RECORDS TO USE:

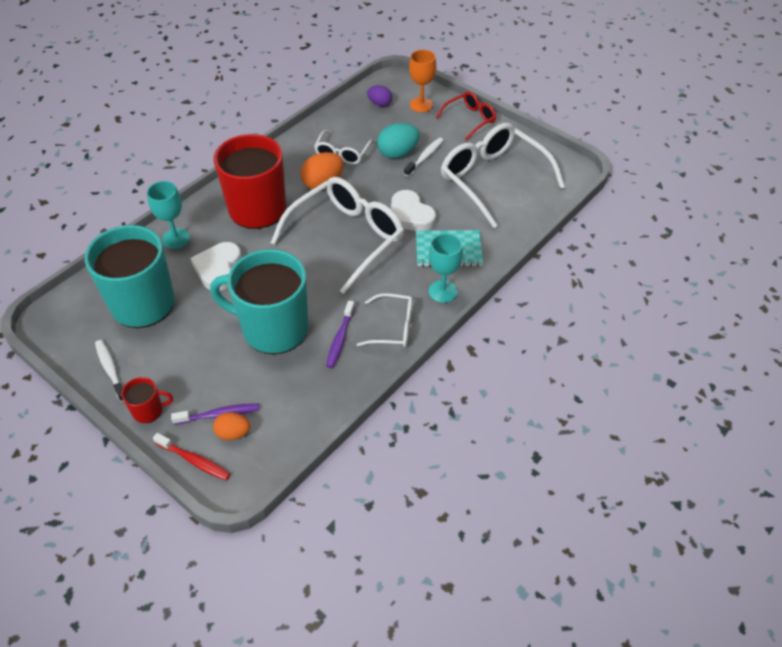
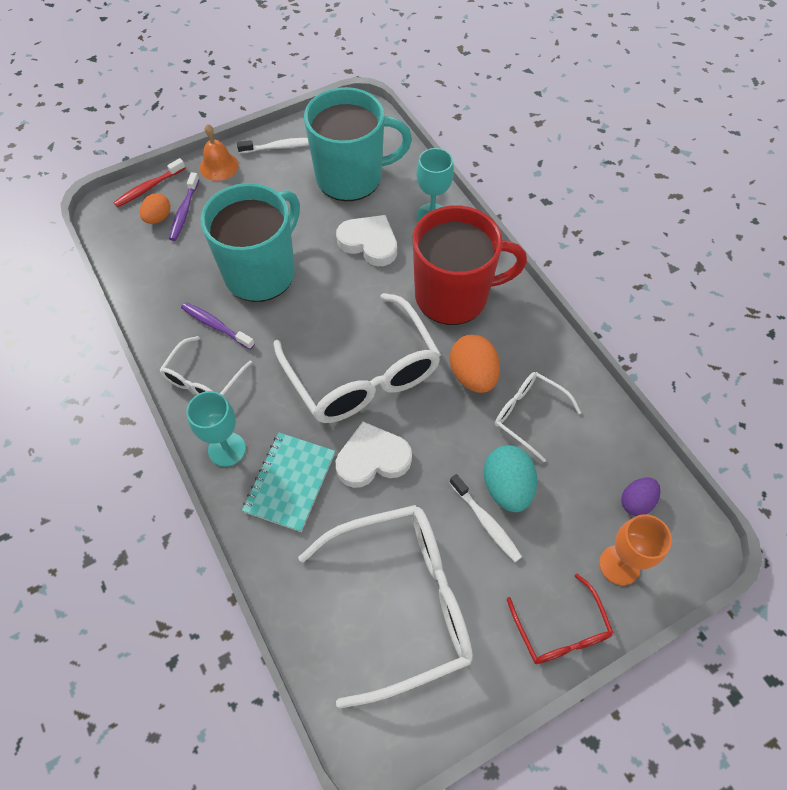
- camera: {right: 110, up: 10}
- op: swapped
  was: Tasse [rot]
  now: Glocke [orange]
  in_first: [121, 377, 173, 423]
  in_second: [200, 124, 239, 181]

TASK INSTRUCTIONS:
The listing should be transcribed in full, exactly, and without its pictures.

EXERCISE OUTPUT:
- camera: {right: 110, up: 10}
- op: swapped
  was: Tasse [rot]
  now: Glocke [orange]
  in_first: [121, 377, 173, 423]
  in_second: [200, 124, 239, 181]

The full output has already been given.